Task statement -
When a line of the entries contains the word "orange", report that line.

Dataset content -
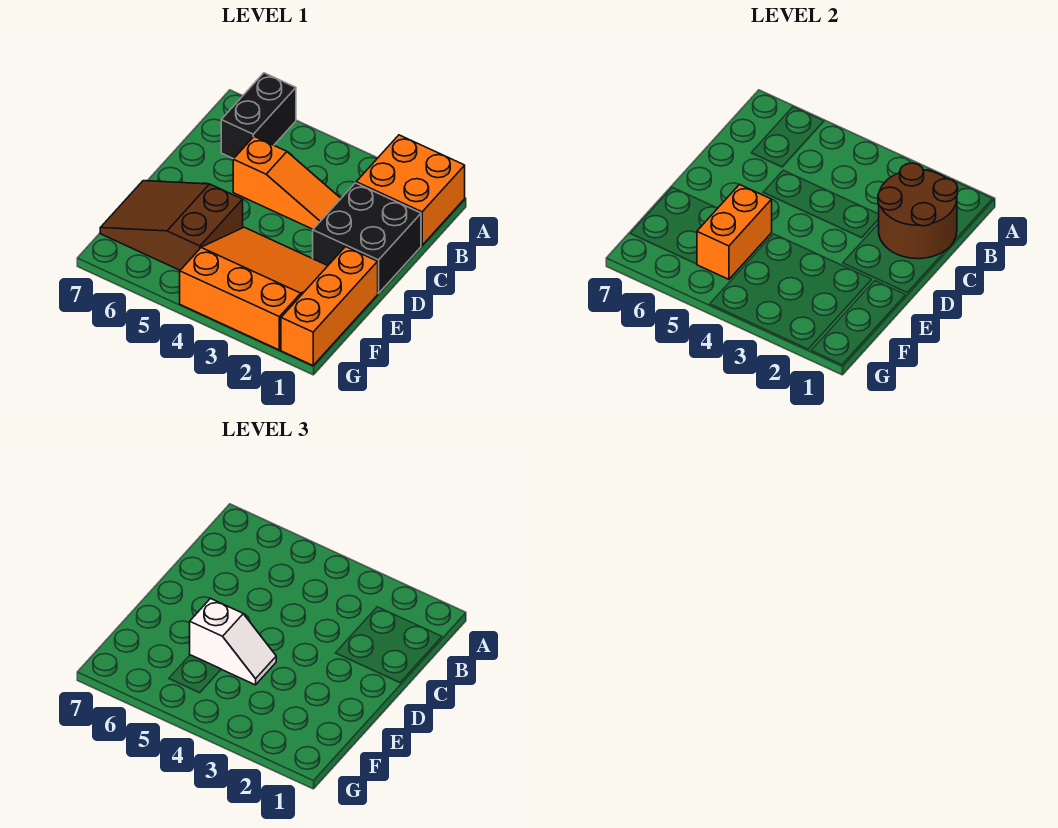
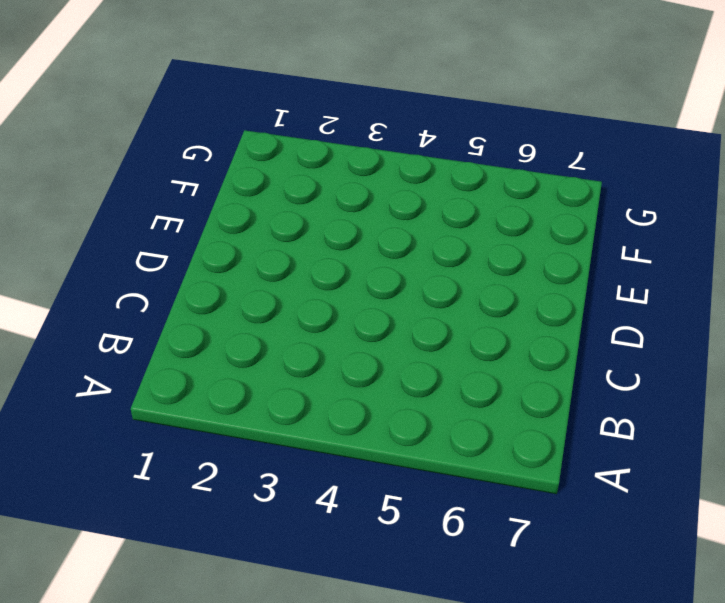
none -> orange brick A1:B2 level 1
none -> black brick A6:B6 level 1

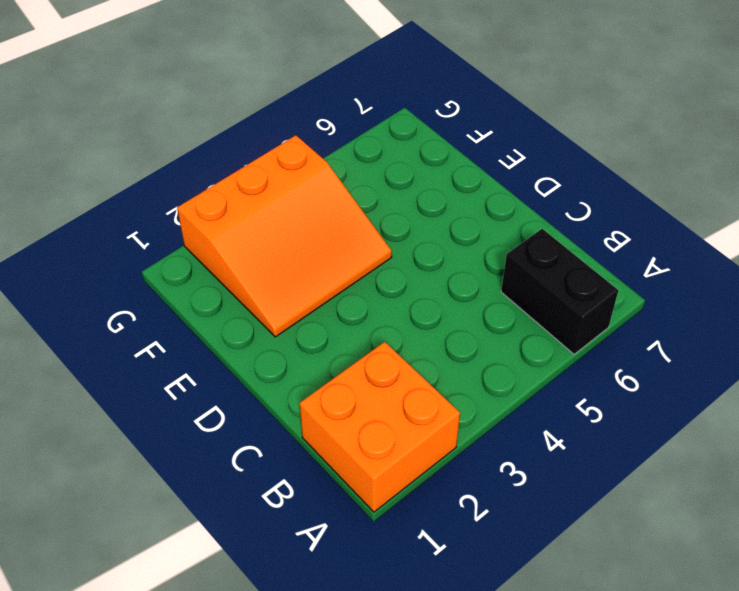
none -> black brick C1:D2 level 1
none -> orange slope C3:C5 level 1 top 5

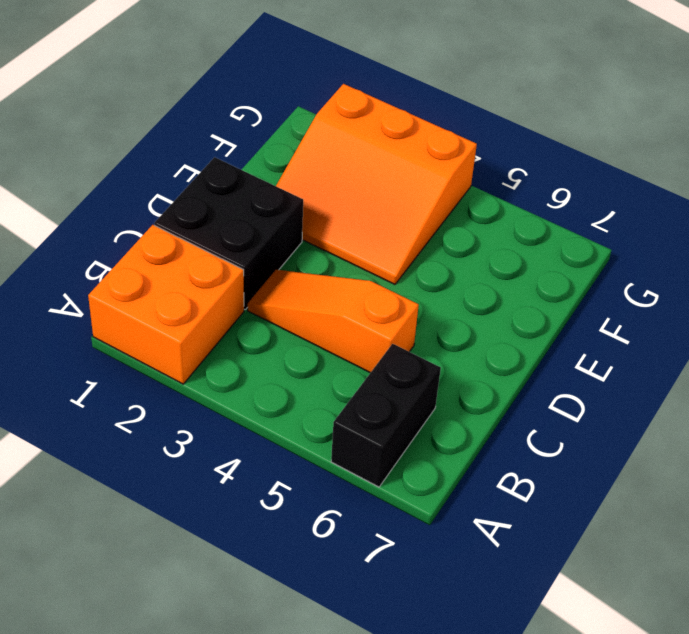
none -> orange brick E1:G1 level 1
none -> brown slope E5:F7 level 1 top 5

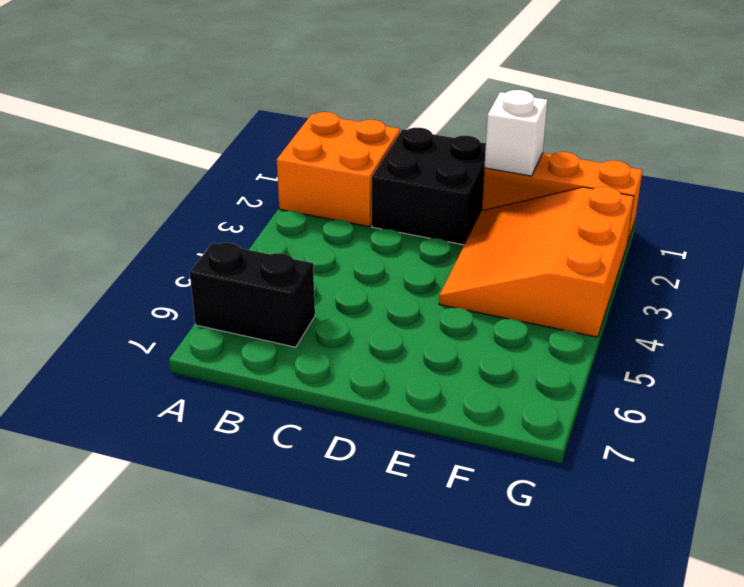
white brick E1 level 2 -> none
none -> orange slope C3:C5 level 1 top 5
none -> brown slope E5:F7 level 1 top 5

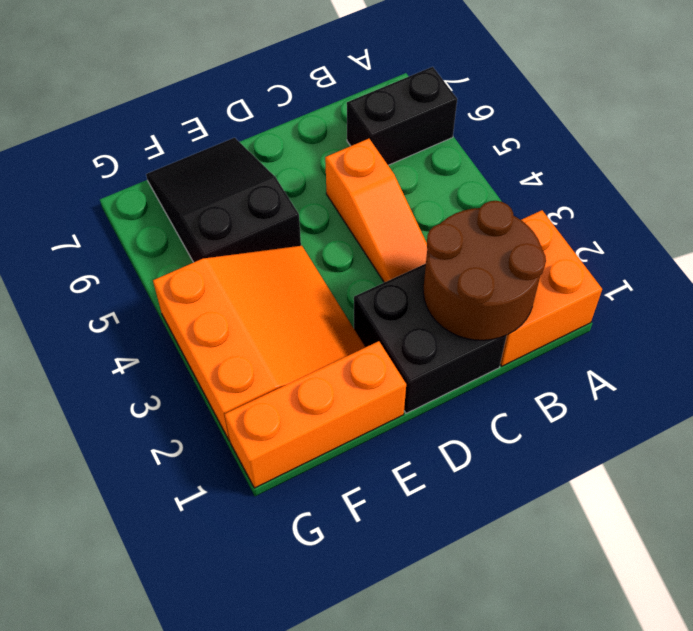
black slope E5:F7 level 1 top 5 -> brown slope E5:F7 level 1 top 5
none -> orange brick E5:F5 level 2
none -> white slope E4:E5 level 3 top 5

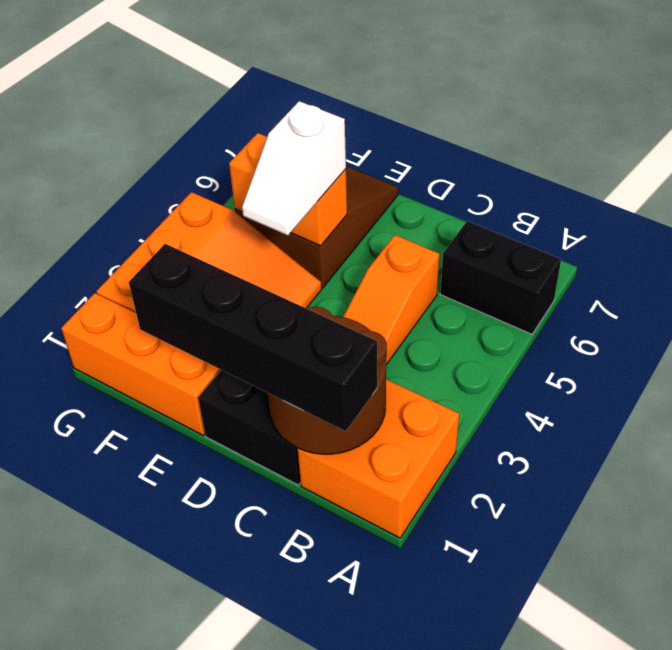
black brick B1:E1 level 3 -> none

Response below -
none -> orange brick A1:B2 level 1
none -> orange slope C3:C5 level 1 top 5
none -> orange brick E1:G1 level 1
none -> orange slope C3:C5 level 1 top 5
none -> orange brick E5:F5 level 2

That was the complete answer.